[Opening Supplied entries section]

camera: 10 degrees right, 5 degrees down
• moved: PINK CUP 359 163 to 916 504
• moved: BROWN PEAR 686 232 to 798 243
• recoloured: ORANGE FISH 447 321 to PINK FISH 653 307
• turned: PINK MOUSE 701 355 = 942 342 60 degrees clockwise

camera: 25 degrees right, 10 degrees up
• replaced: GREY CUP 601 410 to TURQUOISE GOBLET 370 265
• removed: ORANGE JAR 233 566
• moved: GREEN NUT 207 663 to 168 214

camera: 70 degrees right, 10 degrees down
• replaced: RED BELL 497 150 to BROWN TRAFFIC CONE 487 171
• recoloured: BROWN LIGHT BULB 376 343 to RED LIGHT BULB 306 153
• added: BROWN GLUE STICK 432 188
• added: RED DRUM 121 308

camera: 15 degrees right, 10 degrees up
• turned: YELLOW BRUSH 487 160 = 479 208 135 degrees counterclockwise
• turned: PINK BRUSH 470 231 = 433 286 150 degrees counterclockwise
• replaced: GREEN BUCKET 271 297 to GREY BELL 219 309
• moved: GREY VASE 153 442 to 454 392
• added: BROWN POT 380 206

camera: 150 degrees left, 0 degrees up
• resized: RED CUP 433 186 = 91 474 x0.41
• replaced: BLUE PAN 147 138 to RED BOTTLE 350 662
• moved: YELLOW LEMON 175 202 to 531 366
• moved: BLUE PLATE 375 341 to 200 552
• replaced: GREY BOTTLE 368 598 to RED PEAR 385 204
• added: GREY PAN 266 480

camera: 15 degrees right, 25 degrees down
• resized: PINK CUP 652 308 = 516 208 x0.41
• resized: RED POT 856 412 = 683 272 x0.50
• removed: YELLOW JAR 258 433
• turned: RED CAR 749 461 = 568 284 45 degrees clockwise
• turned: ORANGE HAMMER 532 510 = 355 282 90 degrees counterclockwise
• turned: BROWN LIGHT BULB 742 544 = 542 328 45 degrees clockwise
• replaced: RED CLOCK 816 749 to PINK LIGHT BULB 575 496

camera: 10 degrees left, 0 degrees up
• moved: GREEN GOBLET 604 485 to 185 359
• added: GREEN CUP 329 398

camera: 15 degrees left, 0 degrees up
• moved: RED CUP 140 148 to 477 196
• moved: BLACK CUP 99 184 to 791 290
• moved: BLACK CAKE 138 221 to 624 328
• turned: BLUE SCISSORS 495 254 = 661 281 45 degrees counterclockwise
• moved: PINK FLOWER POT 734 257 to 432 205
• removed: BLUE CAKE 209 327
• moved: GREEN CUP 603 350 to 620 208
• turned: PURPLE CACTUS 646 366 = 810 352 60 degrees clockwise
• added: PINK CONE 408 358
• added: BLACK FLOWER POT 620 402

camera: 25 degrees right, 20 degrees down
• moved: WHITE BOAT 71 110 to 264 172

[Closing Supplied entries section]

**Exercise:** Extract from the listing above the lines between the line containing "232 to 798 243" and the line containing "FISH 653 307", keeping both of those lines. Output nothing else.

**Expected answer:**
• moved: BROWN PEAR 686 232 to 798 243
• recoloured: ORANGE FISH 447 321 to PINK FISH 653 307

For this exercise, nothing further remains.